* **Task prompt**:
Apart from the pictures, print the data below exactly as given.

---- Supplied material

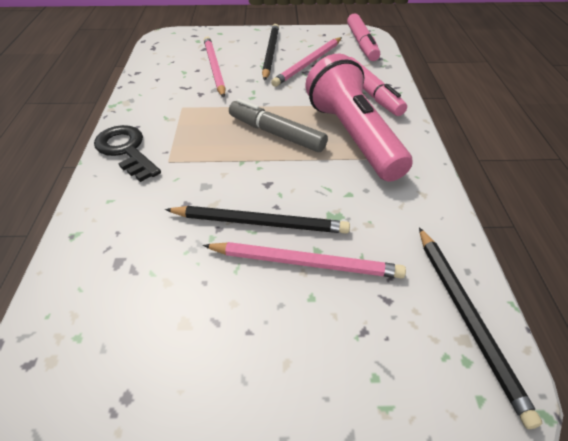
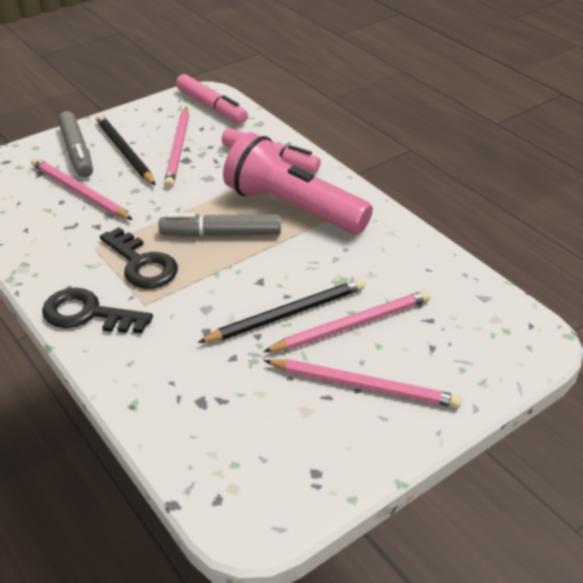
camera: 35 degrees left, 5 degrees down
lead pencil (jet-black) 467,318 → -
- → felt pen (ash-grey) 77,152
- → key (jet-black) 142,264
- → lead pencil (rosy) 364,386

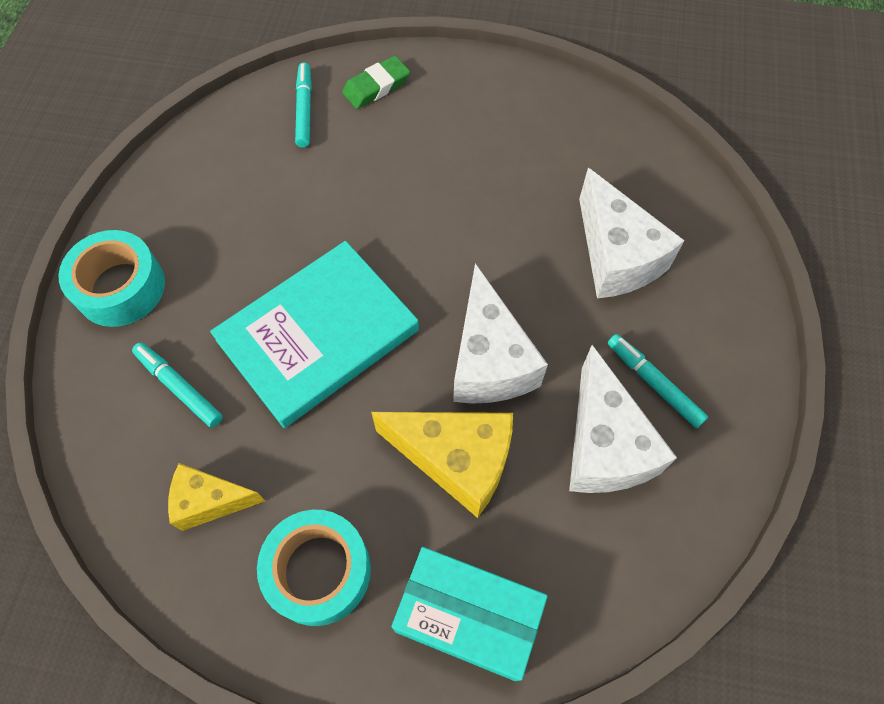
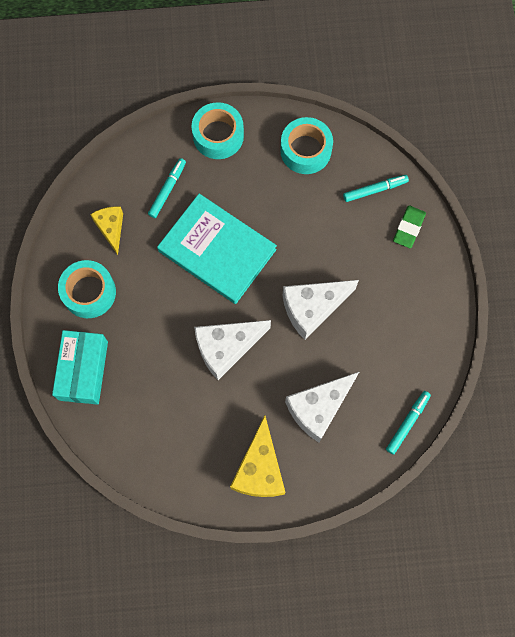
camera: 75 degrees right, 10 degrees up
pencil eraser (leaf-green) 376,86 → pencil eraser (leaf-green) 408,228, 75 degrees clockwise
felt pen (turquoise) 653,383 → felt pen (turquoise) 407,423, moved
piece of cheese (white) 604,445 → piece of cheese (white) 312,308, moved
piece of cheese (bright yellow) 456,460 → piece of cheese (bright yellow) 259,469, moved
- → roll of tape (turquoise) 305,150

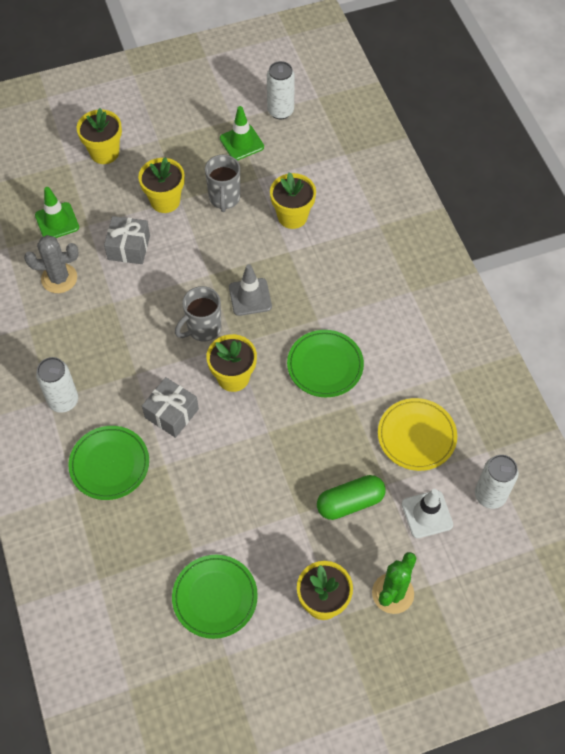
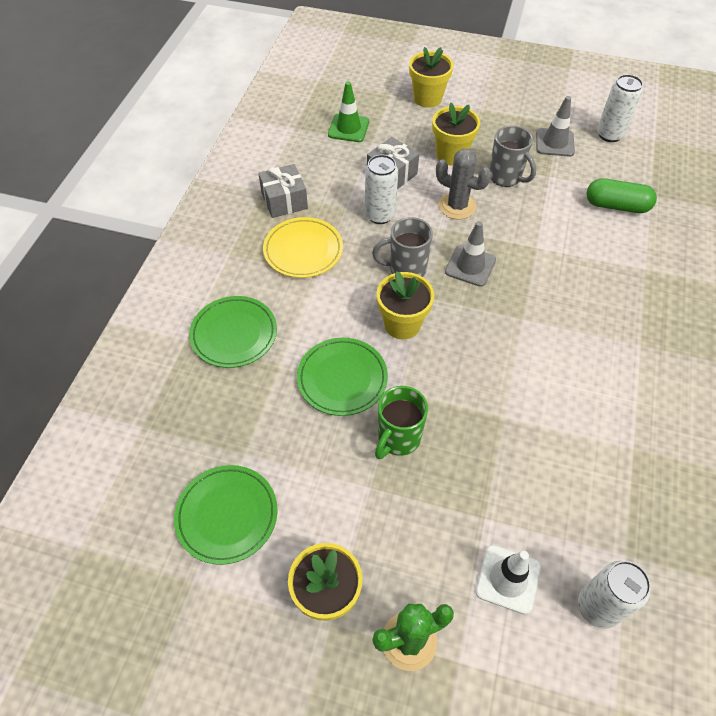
camera: 35 degrees right, 5 degrees down
safety cone (leaf-green) 241,143 → safety cone (ash-grey) 554,142
mug (ash-grey) 224,199 → mug (ash-grey) 506,177, 75 degrees counterclockwise
plant pot (bright yellow) 292,216 → -
cactus (ash-grey) 59,278 → cactus (ash-grey) 457,206, moved
flat dish (leaf-green) 325,365 → flat dish (leaf-green) 342,378, moved
soda can (white) 63,401 → soda can (white) 380,215, moved
present (ash-grey) 171,413 → present (ash-grey) 284,201, moved
flat dish (bright yellow) 416,436 → flat dish (bright yellow) 303,250, moved
pill (leaf-green) 350,502 → pill (leaf-green) 616,206, moved
- → mug (leaf-green) 398,439

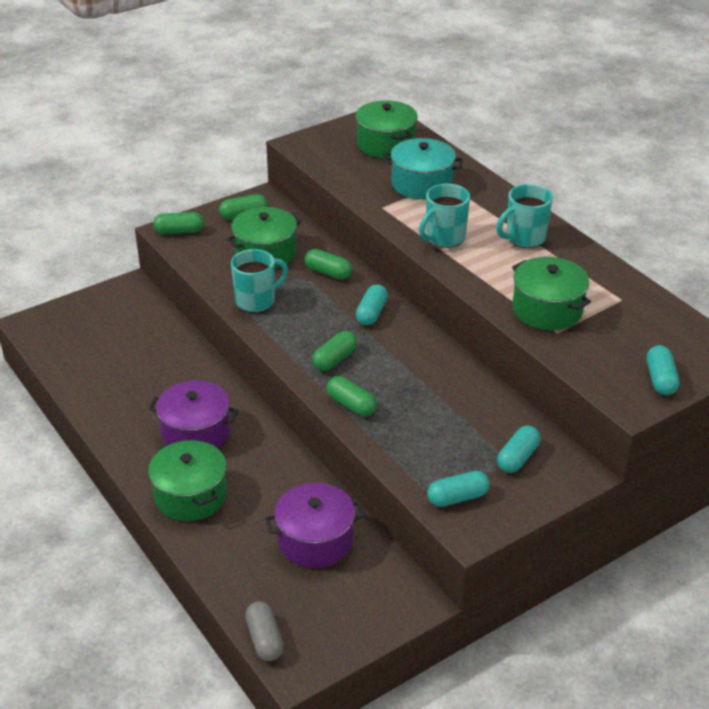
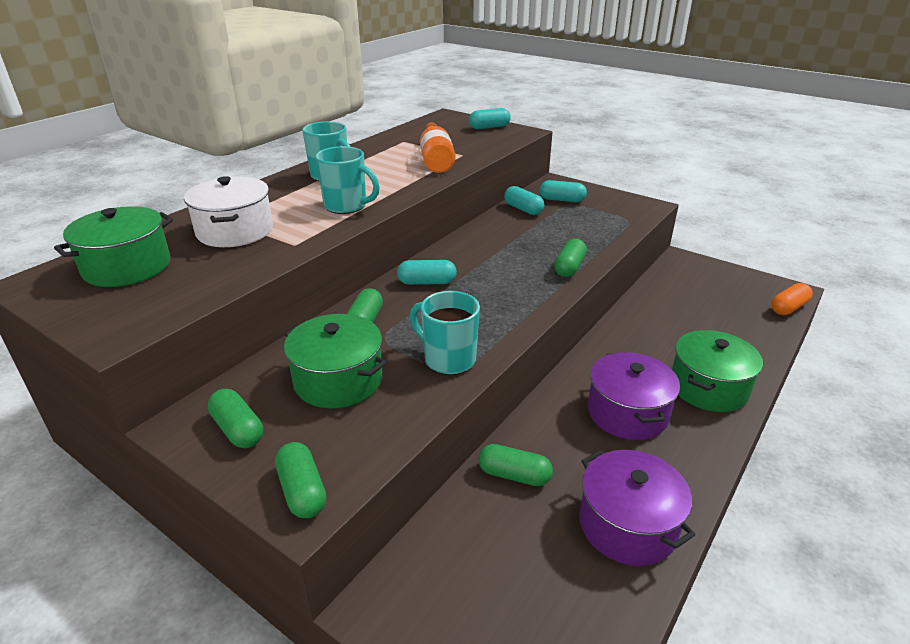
camera: 110 degrees left, 5 degrees down
pot (turquoise) 422,184 → pot (white) 235,231
pot (leaf-green) 547,310 → drink bottle (orange-coloured) 436,159
pill (leaf-green) 334,359 → pill (leaf-green) 514,475, moved
pill (turquoise) 457,498 → pill (turquoise) 523,209, moved
pot (purple) 315,540 → pot (purple) 627,525, moved
pill (ash-grey) 264,639 → pill (orange-coloured) 788,308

--------

* **Solution to this task**:
camera: 35 degrees left, 5 degrees down
lead pencil (jet-black) 467,318 → -
- → felt pen (ash-grey) 77,152
- → key (jet-black) 142,264
- → lead pencil (rosy) 364,386

camera: 75 degrees right, 10 degrees up
pencil eraser (leaf-green) 376,86 → pencil eraser (leaf-green) 408,228, 75 degrees clockwise
felt pen (turquoise) 653,383 → felt pen (turquoise) 407,423, moved
piece of cheese (white) 604,445 → piece of cheese (white) 312,308, moved
piece of cheese (bright yellow) 456,460 → piece of cheese (bright yellow) 259,469, moved
- → roll of tape (turquoise) 305,150

camera: 35 degrees right, 5 degrees down
safety cone (leaf-green) 241,143 → safety cone (ash-grey) 554,142
mug (ash-grey) 224,199 → mug (ash-grey) 506,177, 75 degrees counterclockwise
plant pot (bright yellow) 292,216 → -
cactus (ash-grey) 59,278 → cactus (ash-grey) 457,206, moved
flat dish (leaf-green) 325,365 → flat dish (leaf-green) 342,378, moved
soda can (white) 63,401 → soda can (white) 380,215, moved
present (ash-grey) 171,413 → present (ash-grey) 284,201, moved
flat dish (bright yellow) 416,436 → flat dish (bright yellow) 303,250, moved
pill (leaf-green) 350,502 → pill (leaf-green) 616,206, moved
- → mug (leaf-green) 398,439

camera: 110 degrees left, 5 degrees down
pot (turquoise) 422,184 → pot (white) 235,231
pot (leaf-green) 547,310 → drink bottle (orange-coloured) 436,159
pill (leaf-green) 334,359 → pill (leaf-green) 514,475, moved
pill (turquoise) 457,498 → pill (turquoise) 523,209, moved
pot (purple) 315,540 → pot (purple) 627,525, moved
pill (ash-grey) 264,639 → pill (orange-coloured) 788,308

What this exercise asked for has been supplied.